- Exercise aim: Rewrite the lines in all the records, substituting "shifted" for every "moved" and leaving everything else unchanged. Omit the pictures.

[Records in a dataset]
──────
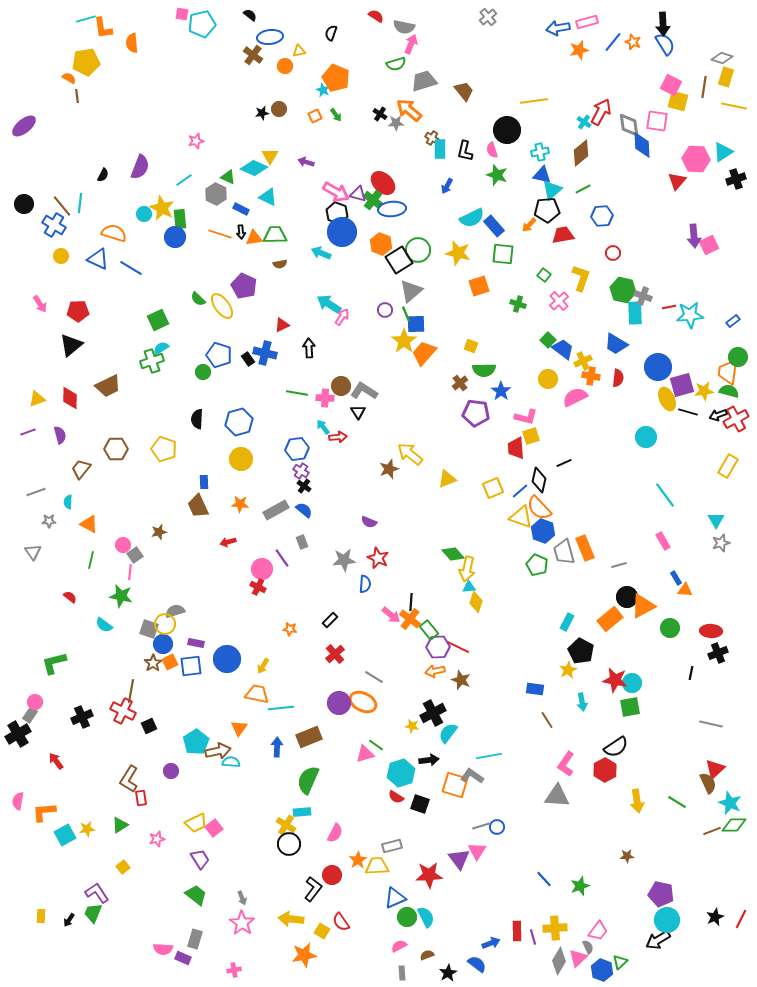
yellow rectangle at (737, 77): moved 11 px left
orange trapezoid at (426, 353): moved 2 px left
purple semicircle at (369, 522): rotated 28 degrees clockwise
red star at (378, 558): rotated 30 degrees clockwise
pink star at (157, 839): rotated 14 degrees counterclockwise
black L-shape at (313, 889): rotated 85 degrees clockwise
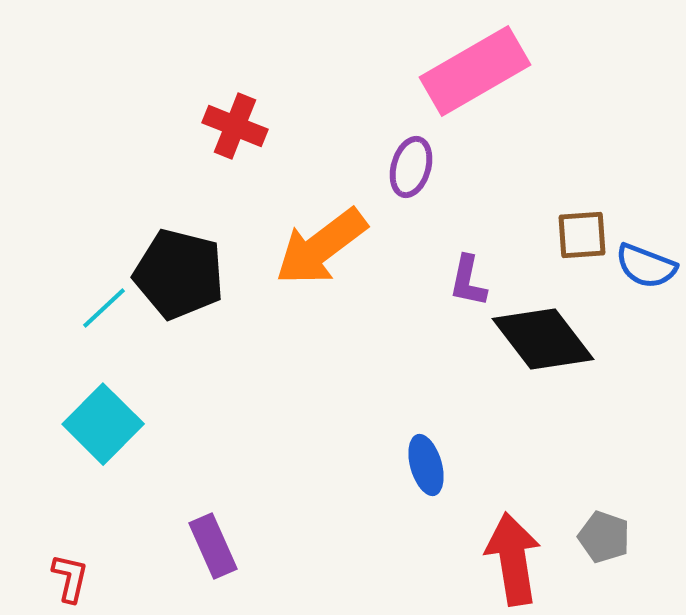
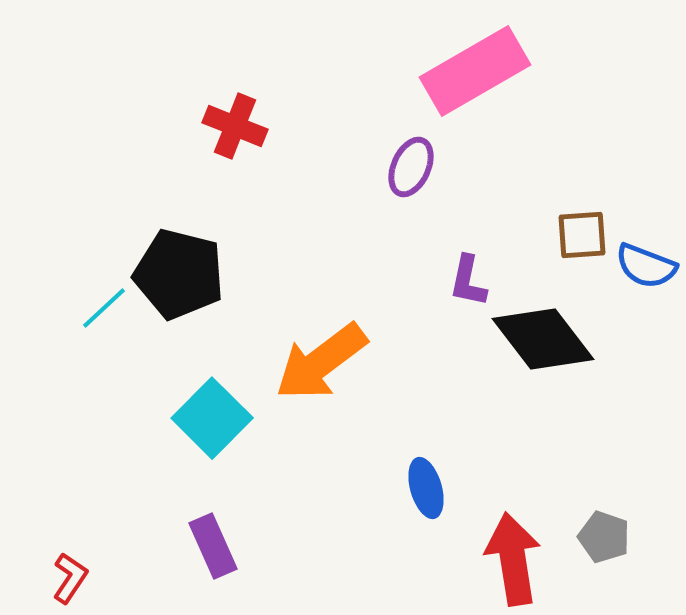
──────
- Exercise result:
yellow rectangle at (737, 77): shifted 11 px left
orange trapezoid at (426, 353): shifted 2 px left
purple semicircle at (369, 522): rotated 28 degrees clockwise
red star at (378, 558): rotated 30 degrees clockwise
pink star at (157, 839): rotated 14 degrees counterclockwise
black L-shape at (313, 889): rotated 85 degrees clockwise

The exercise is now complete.